• _Stated goal_:
Return each line of the data below word for word, with nothing added, dropped, or changed.
>> begin Material for this exercise
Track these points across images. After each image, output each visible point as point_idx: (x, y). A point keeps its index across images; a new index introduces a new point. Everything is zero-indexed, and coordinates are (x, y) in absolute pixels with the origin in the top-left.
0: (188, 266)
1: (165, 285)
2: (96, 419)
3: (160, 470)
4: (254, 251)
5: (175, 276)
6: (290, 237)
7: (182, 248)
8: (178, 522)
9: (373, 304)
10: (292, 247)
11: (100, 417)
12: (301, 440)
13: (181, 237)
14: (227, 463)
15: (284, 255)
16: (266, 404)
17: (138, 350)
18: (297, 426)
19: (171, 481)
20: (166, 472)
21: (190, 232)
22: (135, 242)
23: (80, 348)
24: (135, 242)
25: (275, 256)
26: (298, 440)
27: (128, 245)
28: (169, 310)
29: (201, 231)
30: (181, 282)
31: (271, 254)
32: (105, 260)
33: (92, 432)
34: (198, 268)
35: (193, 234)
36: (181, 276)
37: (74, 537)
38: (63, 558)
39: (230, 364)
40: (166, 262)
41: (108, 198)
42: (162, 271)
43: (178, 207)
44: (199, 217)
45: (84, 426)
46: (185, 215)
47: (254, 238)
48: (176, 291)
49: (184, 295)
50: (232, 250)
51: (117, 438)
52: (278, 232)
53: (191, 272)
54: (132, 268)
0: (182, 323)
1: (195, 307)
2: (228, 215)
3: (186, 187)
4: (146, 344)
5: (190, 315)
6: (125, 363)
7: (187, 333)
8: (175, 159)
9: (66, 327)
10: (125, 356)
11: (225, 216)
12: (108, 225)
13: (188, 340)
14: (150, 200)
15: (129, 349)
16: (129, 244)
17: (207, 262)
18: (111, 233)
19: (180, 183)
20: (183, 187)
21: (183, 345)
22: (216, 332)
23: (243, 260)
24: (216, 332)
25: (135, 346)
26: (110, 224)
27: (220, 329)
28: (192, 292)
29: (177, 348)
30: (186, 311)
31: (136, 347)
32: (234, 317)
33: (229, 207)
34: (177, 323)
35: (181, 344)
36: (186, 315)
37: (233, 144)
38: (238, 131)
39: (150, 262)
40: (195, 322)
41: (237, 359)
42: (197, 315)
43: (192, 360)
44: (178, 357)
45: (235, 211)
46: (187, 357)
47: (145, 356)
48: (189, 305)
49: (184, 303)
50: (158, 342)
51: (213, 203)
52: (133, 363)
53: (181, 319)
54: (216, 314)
>> end Material for this exercise
• _Completed exercise_:
Track these points across images. After each image, output each visible point as point_idx: (x, y). A point keeps its index across images; a new index introduces a new point. Everything is zero-indexed, and coordinates are (x, y) in absolute pixels with the origin in the top-left.
0: (188, 266)
1: (165, 285)
2: (96, 419)
3: (160, 470)
4: (254, 251)
5: (175, 276)
6: (290, 237)
7: (182, 248)
8: (178, 522)
9: (373, 304)
10: (292, 247)
11: (100, 417)
12: (301, 440)
13: (181, 237)
14: (227, 463)
15: (284, 255)
16: (266, 404)
17: (138, 350)
18: (297, 426)
19: (171, 481)
20: (166, 472)
21: (190, 232)
22: (135, 242)
23: (80, 348)
24: (135, 242)
25: (275, 256)
26: (298, 440)
27: (128, 245)
28: (169, 310)
29: (201, 231)
30: (181, 282)
31: (271, 254)
32: (105, 260)
33: (92, 432)
34: (198, 268)
35: (193, 234)
36: (181, 276)
37: (74, 537)
38: (63, 558)
39: (230, 364)
40: (166, 262)
41: (108, 198)
42: (162, 271)
43: (178, 207)
44: (199, 217)
45: (84, 426)
46: (185, 215)
47: (254, 238)
48: (176, 291)
49: (184, 295)
50: (232, 250)
51: (117, 438)
52: (278, 232)
53: (191, 272)
54: (132, 268)
0: (182, 323)
1: (195, 307)
2: (228, 215)
3: (186, 187)
4: (146, 344)
5: (190, 315)
6: (125, 363)
7: (187, 333)
8: (175, 159)
9: (66, 327)
10: (125, 356)
11: (225, 216)
12: (108, 225)
13: (188, 340)
14: (150, 200)
15: (129, 349)
16: (129, 244)
17: (207, 262)
18: (111, 233)
19: (180, 183)
20: (183, 187)
21: (183, 345)
22: (216, 332)
23: (243, 260)
24: (216, 332)
25: (135, 346)
26: (110, 224)
27: (220, 329)
28: (192, 292)
29: (177, 348)
30: (186, 311)
31: (136, 347)
32: (234, 317)
33: (229, 207)
34: (177, 323)
35: (181, 344)
36: (186, 315)
37: (233, 144)
38: (238, 131)
39: (150, 262)
40: (195, 322)
41: (237, 359)
42: (197, 315)
43: (192, 360)
44: (178, 357)
45: (235, 211)
46: (187, 357)
47: (145, 356)
48: (189, 305)
49: (184, 303)
50: (158, 342)
51: (213, 203)
52: (133, 363)
53: (181, 319)
54: (216, 314)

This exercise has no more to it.